* _What the task asks_
If a line in the listing below has the string "camera", copy it out.

-- Material for this task follows --

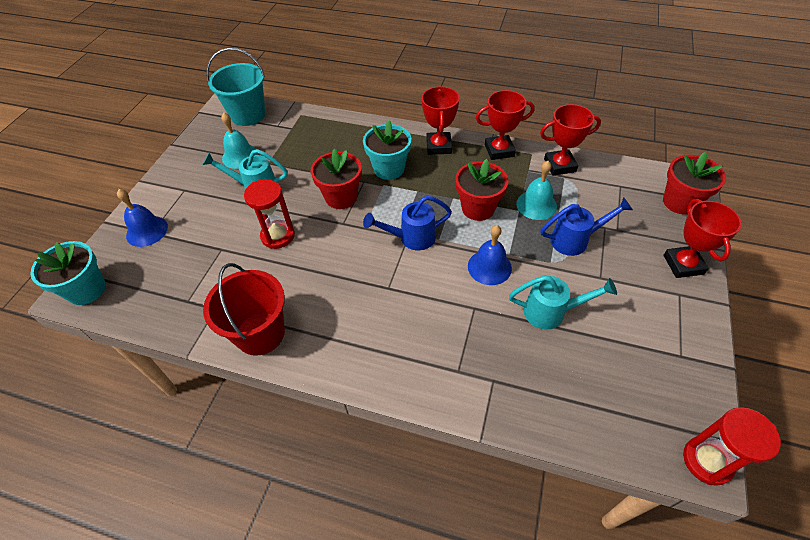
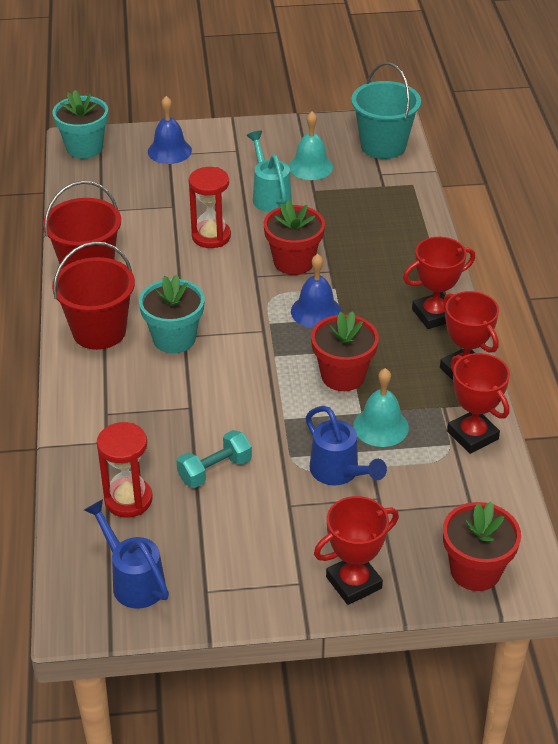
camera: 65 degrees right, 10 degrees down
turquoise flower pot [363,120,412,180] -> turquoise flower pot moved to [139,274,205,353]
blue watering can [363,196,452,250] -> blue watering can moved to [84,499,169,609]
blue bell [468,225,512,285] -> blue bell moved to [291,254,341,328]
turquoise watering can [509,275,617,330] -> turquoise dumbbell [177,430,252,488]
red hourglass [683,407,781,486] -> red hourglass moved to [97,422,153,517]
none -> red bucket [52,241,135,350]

-- Material for this task concluded --
-- Material for this task follows --

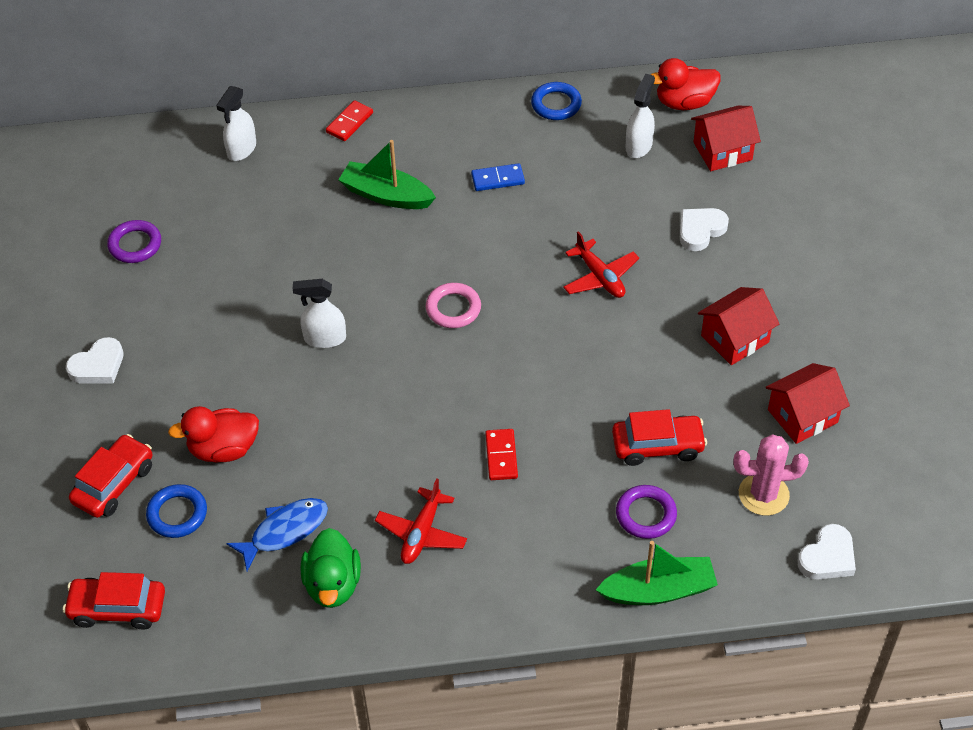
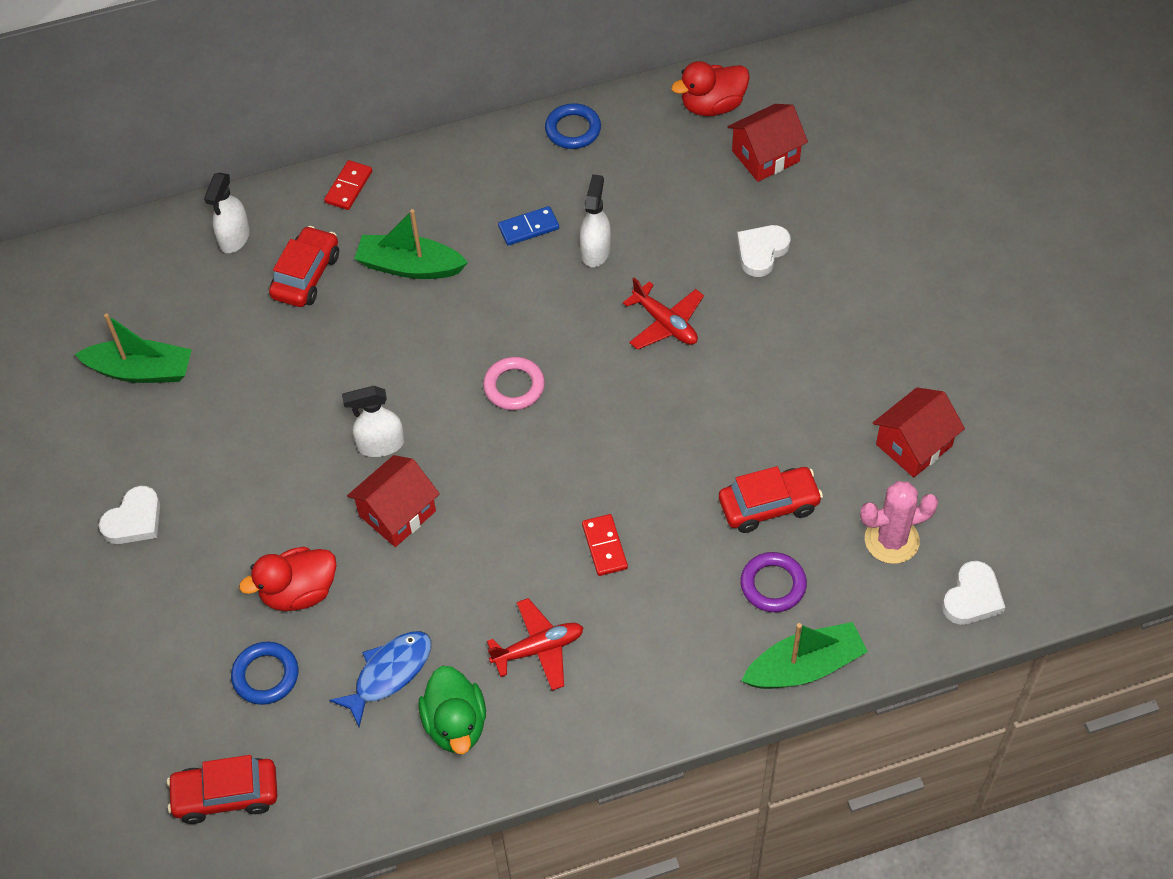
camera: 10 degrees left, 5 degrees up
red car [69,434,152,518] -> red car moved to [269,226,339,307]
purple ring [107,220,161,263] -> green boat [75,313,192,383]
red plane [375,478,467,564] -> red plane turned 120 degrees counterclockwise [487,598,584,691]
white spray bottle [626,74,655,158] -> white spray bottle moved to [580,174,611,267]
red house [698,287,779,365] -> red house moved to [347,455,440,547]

-- Material for this task concluded --

* _Answer to the exercise_
camera: 65 degrees right, 10 degrees down
camera: 10 degrees left, 5 degrees up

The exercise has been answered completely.